What you will do: Retype, without pictures, the line holding "174, 820, 235)" and each line below it through the final line.

[Records excerpted from a collection]
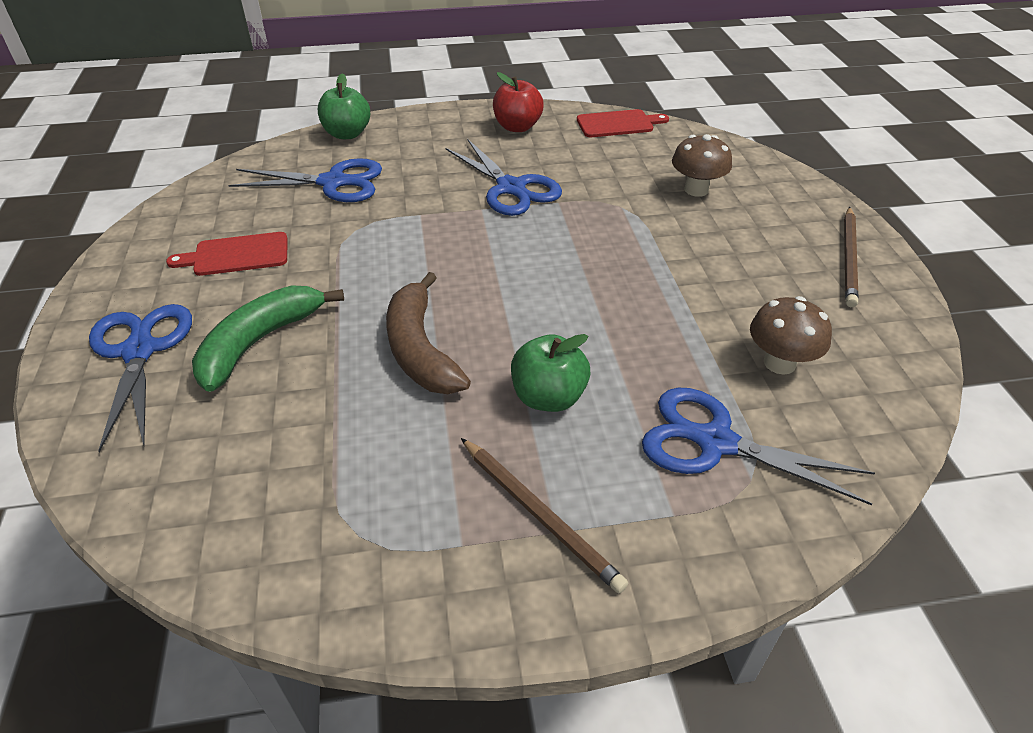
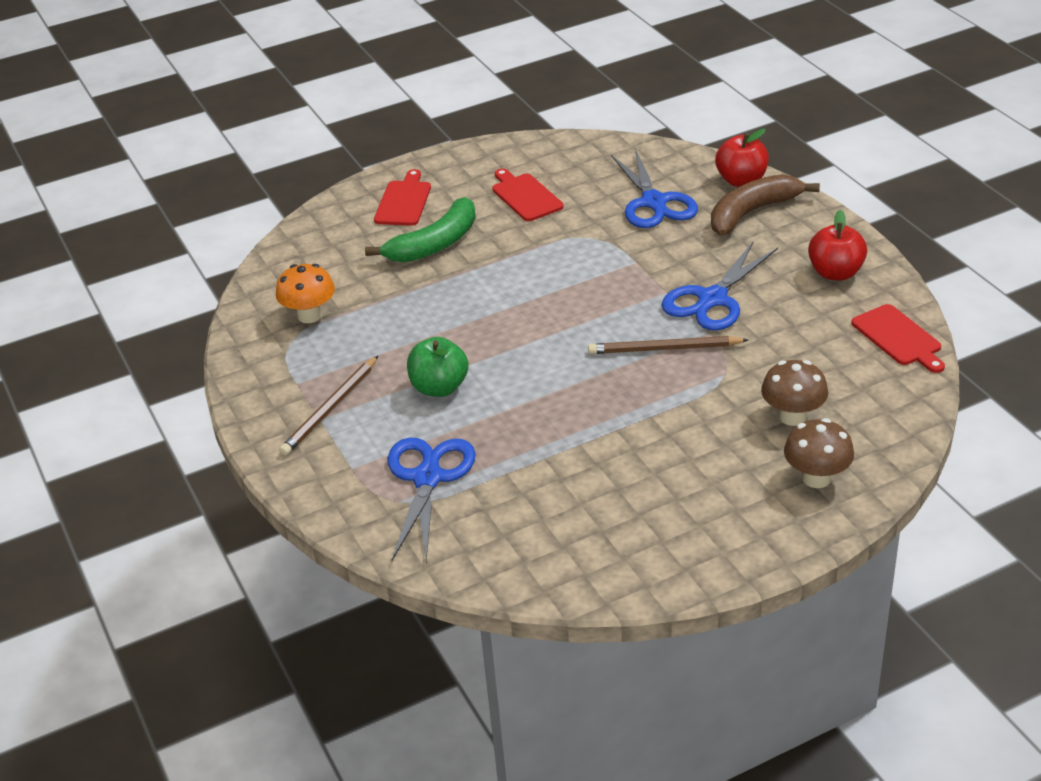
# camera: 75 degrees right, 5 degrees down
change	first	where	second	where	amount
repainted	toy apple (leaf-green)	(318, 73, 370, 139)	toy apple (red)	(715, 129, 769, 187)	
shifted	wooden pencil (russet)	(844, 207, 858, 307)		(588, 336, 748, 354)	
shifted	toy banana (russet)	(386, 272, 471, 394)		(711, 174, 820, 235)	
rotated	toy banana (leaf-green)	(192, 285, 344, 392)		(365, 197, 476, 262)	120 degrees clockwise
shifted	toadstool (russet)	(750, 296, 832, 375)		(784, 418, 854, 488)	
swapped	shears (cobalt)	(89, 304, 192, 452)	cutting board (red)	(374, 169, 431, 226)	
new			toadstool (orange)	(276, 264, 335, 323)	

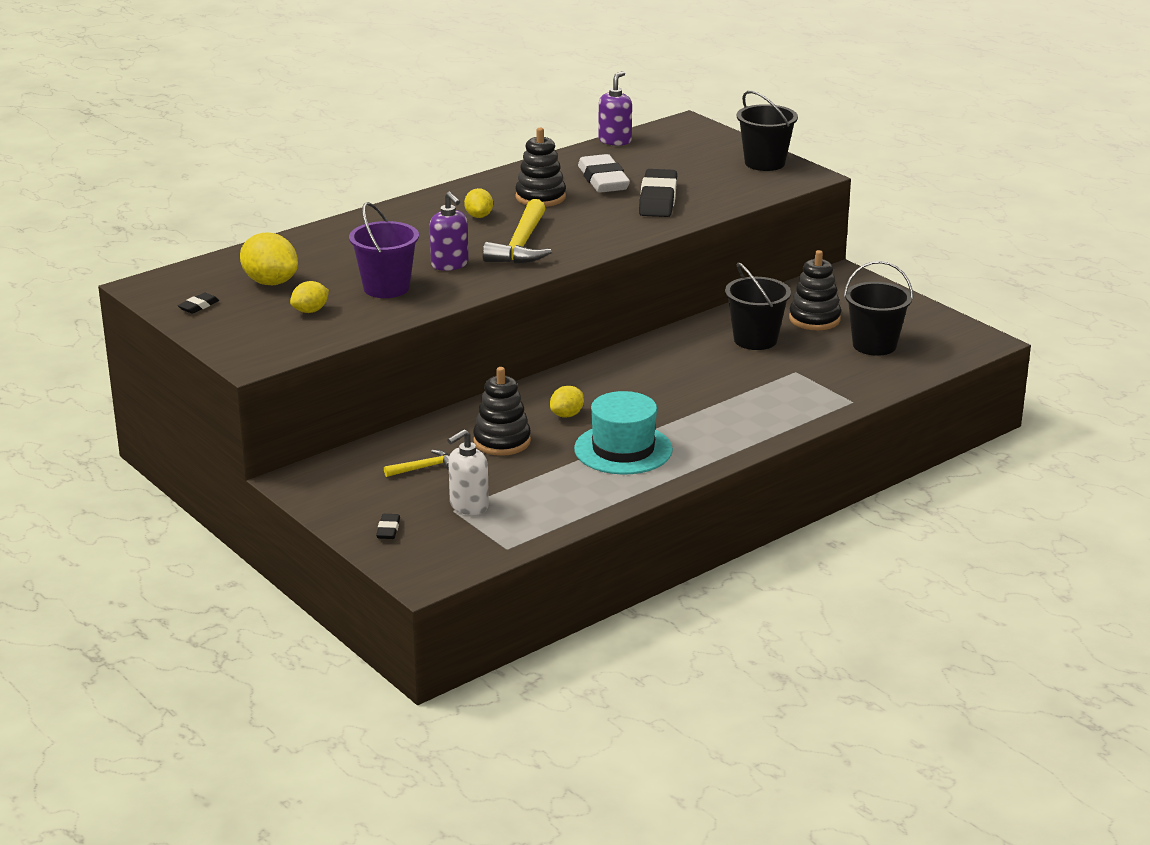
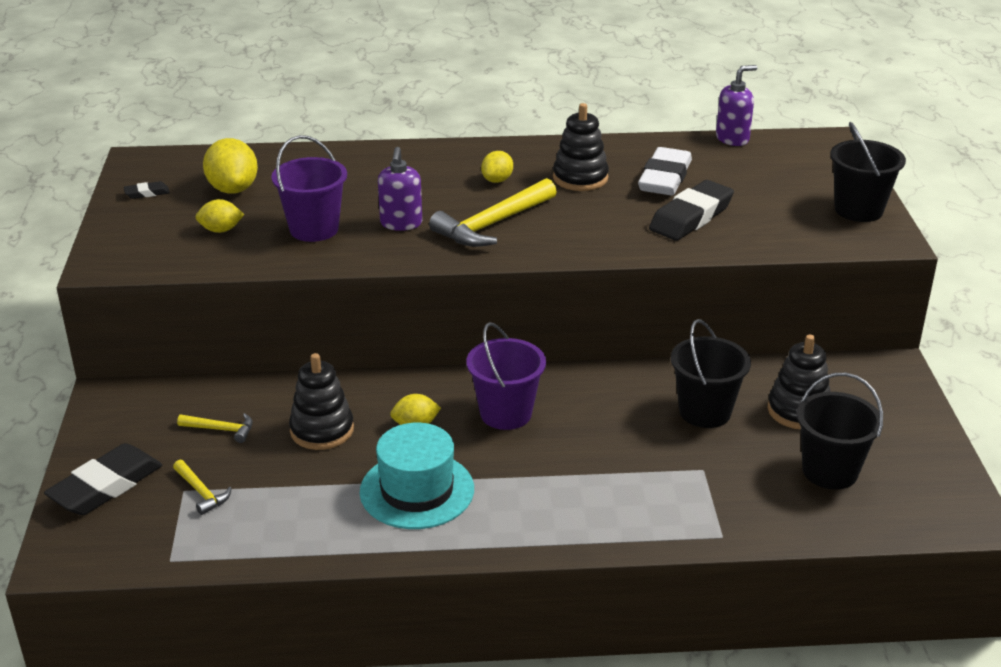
# camera: 35 degrees right, 5 degrees up
change	first	where	second	where	amount
swapped	soap dispenser (white)	(448, 429, 489, 515)	carpenter's hammer (bright yellow)	(173, 460, 232, 515)	
scaled	eraser (black)	(376, 514, 400, 539)		(44, 443, 162, 515)	x2.22
new			sand bucket (royal purple)	(466, 322, 546, 430)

Expected answer:
shifted	toy banana (russet)	(386, 272, 471, 394)		(711, 174, 820, 235)	
rotated	toy banana (leaf-green)	(192, 285, 344, 392)		(365, 197, 476, 262)	120 degrees clockwise
shifted	toadstool (russet)	(750, 296, 832, 375)		(784, 418, 854, 488)	
swapped	shears (cobalt)	(89, 304, 192, 452)	cutting board (red)	(374, 169, 431, 226)	
new			toadstool (orange)	(276, 264, 335, 323)	

# camera: 35 degrees right, 5 degrees up
change	first	where	second	where	amount
swapped	soap dispenser (white)	(448, 429, 489, 515)	carpenter's hammer (bright yellow)	(173, 460, 232, 515)	
scaled	eraser (black)	(376, 514, 400, 539)		(44, 443, 162, 515)	x2.22
new			sand bucket (royal purple)	(466, 322, 546, 430)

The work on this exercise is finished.